# TASK ITEM
Once the line containing "(188, 450) = (105, 178): turquoise" has been copied, stop; copy every line before it exactly, beginning with the first line of the material below.

# EXTRACTED MATERIAL
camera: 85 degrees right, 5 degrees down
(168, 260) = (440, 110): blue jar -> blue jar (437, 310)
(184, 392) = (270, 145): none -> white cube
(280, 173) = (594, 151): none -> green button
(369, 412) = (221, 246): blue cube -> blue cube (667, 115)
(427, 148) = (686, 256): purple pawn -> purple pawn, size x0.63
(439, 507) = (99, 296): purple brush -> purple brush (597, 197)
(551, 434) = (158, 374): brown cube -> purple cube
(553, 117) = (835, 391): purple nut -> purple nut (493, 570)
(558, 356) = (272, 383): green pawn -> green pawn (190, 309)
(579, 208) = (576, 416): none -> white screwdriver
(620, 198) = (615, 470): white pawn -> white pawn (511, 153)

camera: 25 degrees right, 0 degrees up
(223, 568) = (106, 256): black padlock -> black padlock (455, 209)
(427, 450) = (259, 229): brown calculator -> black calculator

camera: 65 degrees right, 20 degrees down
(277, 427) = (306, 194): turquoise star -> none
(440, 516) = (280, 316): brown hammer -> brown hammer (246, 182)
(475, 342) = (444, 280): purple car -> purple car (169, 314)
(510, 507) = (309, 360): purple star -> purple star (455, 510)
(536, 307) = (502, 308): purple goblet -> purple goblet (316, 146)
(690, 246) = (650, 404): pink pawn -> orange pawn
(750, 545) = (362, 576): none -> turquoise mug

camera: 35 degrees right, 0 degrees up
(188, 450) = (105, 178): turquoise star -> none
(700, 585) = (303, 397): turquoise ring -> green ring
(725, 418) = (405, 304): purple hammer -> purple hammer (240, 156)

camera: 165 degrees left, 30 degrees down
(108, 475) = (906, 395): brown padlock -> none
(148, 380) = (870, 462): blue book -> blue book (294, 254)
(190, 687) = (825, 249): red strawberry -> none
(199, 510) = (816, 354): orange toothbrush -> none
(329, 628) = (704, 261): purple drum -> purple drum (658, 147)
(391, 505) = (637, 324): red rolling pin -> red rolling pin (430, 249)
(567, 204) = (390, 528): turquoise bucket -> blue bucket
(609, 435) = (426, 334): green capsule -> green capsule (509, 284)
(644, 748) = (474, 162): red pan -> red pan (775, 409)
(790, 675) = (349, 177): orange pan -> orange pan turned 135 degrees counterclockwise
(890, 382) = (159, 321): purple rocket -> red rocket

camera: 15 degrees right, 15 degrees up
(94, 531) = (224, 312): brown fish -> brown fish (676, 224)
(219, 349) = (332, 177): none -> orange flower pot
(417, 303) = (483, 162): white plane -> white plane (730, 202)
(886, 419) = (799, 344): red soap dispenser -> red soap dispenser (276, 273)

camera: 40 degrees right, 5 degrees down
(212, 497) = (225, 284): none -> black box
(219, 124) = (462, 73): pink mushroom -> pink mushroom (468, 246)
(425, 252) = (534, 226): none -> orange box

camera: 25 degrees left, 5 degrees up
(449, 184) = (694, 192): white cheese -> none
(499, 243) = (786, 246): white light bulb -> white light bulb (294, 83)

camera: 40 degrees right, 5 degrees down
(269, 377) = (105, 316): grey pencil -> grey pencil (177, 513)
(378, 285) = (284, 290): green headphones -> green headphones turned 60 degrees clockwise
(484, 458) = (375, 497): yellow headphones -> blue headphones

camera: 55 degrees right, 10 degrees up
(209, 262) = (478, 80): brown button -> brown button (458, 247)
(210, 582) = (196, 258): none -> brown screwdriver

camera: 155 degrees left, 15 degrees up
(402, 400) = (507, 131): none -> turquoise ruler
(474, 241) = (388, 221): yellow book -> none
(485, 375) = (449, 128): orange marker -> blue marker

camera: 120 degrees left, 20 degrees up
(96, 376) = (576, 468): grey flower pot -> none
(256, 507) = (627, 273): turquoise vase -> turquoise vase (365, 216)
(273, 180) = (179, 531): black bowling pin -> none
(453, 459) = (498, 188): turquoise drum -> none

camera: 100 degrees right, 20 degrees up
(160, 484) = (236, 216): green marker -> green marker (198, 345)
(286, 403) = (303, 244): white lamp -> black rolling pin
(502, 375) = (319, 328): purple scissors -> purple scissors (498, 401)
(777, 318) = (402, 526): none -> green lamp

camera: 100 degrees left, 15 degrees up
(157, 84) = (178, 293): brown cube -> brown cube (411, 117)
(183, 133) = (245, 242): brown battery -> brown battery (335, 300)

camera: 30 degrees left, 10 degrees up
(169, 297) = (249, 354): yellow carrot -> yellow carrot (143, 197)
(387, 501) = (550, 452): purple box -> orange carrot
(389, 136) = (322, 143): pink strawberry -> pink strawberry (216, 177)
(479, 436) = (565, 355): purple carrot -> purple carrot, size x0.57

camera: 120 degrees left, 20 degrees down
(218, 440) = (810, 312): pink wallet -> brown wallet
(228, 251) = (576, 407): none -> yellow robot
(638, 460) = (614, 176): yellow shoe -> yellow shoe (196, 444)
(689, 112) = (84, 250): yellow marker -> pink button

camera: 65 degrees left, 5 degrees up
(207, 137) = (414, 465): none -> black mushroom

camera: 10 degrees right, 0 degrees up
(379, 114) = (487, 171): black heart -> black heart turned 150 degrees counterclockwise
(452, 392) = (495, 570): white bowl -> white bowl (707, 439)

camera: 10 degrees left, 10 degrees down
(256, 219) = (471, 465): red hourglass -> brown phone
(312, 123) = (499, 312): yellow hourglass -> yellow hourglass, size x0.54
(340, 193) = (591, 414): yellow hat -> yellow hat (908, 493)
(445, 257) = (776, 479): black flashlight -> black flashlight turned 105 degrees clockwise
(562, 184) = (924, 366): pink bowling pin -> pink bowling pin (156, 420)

# SOLVED PROBLEM
camera: 85 degrees right, 5 degrees down
(168, 260) = (440, 110): blue jar -> blue jar (437, 310)
(184, 392) = (270, 145): none -> white cube
(280, 173) = (594, 151): none -> green button
(369, 412) = (221, 246): blue cube -> blue cube (667, 115)
(427, 148) = (686, 256): purple pawn -> purple pawn, size x0.63
(439, 507) = (99, 296): purple brush -> purple brush (597, 197)
(551, 434) = (158, 374): brown cube -> purple cube
(553, 117) = (835, 391): purple nut -> purple nut (493, 570)
(558, 356) = (272, 383): green pawn -> green pawn (190, 309)
(579, 208) = (576, 416): none -> white screwdriver
(620, 198) = (615, 470): white pawn -> white pawn (511, 153)

camera: 25 degrees right, 0 degrees up
(223, 568) = (106, 256): black padlock -> black padlock (455, 209)
(427, 450) = (259, 229): brown calculator -> black calculator

camera: 65 degrees right, 20 degrees down
(277, 427) = (306, 194): turquoise star -> none
(440, 516) = (280, 316): brown hammer -> brown hammer (246, 182)
(475, 342) = (444, 280): purple car -> purple car (169, 314)
(510, 507) = (309, 360): purple star -> purple star (455, 510)
(536, 307) = (502, 308): purple goblet -> purple goblet (316, 146)
(690, 246) = (650, 404): pink pawn -> orange pawn
(750, 545) = (362, 576): none -> turquoise mug

camera: 35 degrees right, 0 degrees up
(188, 450) = (105, 178): turquoise star -> none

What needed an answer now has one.